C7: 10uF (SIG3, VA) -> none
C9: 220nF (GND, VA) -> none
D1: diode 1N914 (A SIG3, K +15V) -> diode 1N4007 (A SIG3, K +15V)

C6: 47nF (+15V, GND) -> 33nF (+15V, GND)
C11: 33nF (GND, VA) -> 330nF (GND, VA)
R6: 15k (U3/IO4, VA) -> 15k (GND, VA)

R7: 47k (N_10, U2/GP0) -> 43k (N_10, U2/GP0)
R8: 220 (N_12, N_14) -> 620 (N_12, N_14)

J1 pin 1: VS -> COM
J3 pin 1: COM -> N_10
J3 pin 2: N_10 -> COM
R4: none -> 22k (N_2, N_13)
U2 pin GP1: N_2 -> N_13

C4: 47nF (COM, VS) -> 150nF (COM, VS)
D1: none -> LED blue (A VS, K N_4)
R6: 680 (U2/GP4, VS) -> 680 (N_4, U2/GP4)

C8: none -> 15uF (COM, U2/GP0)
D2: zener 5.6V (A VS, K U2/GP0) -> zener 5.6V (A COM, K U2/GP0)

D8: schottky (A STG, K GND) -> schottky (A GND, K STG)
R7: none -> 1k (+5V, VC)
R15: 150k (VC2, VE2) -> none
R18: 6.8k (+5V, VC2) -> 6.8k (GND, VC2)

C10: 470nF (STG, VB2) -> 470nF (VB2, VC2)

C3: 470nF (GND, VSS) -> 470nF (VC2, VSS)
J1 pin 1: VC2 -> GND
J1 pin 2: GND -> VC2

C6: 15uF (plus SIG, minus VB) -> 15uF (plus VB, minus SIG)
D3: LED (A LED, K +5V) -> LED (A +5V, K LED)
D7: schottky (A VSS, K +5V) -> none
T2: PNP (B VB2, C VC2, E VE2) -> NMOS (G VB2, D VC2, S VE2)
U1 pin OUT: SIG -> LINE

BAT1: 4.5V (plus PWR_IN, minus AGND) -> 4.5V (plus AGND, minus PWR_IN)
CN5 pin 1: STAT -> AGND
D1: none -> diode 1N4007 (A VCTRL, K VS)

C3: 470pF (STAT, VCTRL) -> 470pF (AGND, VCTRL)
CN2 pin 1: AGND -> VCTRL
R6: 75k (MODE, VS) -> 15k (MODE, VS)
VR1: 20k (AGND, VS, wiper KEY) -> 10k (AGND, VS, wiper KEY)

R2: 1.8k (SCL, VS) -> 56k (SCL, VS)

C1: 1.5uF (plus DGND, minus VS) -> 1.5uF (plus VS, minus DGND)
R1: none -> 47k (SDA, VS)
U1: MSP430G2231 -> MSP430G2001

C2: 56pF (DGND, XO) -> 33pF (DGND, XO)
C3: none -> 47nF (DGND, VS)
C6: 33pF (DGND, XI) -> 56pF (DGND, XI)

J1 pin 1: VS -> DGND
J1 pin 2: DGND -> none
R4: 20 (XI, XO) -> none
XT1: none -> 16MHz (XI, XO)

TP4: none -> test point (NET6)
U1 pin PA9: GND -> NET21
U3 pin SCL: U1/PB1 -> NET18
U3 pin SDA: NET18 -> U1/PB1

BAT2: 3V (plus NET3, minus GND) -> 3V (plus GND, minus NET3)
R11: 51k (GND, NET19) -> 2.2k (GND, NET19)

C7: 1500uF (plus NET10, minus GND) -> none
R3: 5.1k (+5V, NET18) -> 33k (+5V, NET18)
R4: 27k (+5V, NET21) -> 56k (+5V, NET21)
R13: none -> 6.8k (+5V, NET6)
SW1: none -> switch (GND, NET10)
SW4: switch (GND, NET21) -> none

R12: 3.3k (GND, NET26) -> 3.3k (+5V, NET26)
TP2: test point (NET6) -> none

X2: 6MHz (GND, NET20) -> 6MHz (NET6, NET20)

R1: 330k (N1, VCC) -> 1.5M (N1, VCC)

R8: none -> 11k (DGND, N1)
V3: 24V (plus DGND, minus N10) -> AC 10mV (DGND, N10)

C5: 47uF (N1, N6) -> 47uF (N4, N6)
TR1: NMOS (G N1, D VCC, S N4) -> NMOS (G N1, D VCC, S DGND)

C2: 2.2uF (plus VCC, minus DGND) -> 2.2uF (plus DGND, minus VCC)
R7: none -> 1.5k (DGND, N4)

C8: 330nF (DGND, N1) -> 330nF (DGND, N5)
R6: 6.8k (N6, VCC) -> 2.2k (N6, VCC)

WORK ITEM =>
The entries above hold a line with "U1: MSP430G2231 -> MSP430G2001" and a later line with "U3 pin SDA: NET18 -> U1/PB1". Write out exactly those lines and all lines between, nothing more.

PROBLEM SOLUTION =>
U1: MSP430G2231 -> MSP430G2001

C2: 56pF (DGND, XO) -> 33pF (DGND, XO)
C3: none -> 47nF (DGND, VS)
C6: 33pF (DGND, XI) -> 56pF (DGND, XI)

J1 pin 1: VS -> DGND
J1 pin 2: DGND -> none
R4: 20 (XI, XO) -> none
XT1: none -> 16MHz (XI, XO)

TP4: none -> test point (NET6)
U1 pin PA9: GND -> NET21
U3 pin SCL: U1/PB1 -> NET18
U3 pin SDA: NET18 -> U1/PB1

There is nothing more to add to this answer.